# [Task brief]
Count lines with "flashlight" below; give only the number.
Start of Information supplied
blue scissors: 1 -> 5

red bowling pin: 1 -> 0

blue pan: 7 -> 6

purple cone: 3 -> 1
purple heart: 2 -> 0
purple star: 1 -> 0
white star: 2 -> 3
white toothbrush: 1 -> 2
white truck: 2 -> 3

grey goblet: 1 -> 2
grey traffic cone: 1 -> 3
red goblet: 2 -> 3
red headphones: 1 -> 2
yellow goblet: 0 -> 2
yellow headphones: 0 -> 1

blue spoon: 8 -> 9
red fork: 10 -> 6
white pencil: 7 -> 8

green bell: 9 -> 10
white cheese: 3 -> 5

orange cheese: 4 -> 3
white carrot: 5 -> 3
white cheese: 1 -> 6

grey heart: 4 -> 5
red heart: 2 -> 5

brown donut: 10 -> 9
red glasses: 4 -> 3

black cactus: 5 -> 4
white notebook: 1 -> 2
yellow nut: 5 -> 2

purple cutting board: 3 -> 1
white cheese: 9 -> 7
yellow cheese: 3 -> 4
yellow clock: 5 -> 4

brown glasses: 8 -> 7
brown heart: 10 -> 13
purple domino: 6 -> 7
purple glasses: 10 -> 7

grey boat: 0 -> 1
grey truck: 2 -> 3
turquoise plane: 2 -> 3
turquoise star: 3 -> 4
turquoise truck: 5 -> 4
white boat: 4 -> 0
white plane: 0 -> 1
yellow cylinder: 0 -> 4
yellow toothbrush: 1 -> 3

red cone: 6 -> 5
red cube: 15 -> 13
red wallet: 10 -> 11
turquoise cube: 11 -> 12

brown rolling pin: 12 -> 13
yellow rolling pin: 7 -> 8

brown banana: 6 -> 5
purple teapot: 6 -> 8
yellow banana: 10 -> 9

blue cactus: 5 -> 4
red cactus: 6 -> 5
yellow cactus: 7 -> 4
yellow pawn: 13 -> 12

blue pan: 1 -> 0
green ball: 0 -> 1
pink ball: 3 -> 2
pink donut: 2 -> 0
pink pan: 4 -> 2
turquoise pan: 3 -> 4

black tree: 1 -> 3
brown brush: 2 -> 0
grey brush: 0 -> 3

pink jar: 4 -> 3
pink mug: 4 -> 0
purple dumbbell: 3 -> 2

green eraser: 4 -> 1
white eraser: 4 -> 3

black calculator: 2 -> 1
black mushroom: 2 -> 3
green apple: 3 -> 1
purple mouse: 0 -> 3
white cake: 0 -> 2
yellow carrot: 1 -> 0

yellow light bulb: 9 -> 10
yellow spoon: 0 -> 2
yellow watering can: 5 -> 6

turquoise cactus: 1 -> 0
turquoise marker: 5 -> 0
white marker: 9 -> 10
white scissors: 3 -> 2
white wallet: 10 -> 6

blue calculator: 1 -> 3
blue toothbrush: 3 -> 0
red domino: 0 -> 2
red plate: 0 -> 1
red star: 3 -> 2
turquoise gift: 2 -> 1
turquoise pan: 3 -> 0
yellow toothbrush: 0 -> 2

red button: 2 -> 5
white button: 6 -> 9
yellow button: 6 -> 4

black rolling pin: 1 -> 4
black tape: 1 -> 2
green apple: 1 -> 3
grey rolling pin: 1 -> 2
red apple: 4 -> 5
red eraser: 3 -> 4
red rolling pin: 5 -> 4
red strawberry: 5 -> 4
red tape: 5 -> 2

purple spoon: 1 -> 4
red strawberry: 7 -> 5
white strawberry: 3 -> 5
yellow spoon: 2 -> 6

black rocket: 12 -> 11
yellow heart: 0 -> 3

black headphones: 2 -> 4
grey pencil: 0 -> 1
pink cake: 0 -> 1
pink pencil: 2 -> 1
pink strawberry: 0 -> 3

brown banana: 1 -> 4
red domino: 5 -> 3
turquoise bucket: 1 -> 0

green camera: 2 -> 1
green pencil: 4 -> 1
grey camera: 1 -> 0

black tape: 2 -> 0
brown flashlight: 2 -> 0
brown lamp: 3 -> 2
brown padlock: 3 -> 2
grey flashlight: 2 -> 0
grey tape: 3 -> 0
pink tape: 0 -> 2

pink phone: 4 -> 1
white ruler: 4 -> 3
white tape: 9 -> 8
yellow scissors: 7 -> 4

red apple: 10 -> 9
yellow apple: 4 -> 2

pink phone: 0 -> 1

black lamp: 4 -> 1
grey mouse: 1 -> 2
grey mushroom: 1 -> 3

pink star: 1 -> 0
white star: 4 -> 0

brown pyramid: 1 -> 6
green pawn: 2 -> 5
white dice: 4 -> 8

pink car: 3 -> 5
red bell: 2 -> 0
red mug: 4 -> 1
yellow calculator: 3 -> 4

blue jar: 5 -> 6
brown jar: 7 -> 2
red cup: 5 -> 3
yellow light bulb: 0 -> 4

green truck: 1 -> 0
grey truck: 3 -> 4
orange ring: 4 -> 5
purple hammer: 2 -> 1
End of Information supplied
# [Output of the exercise]
2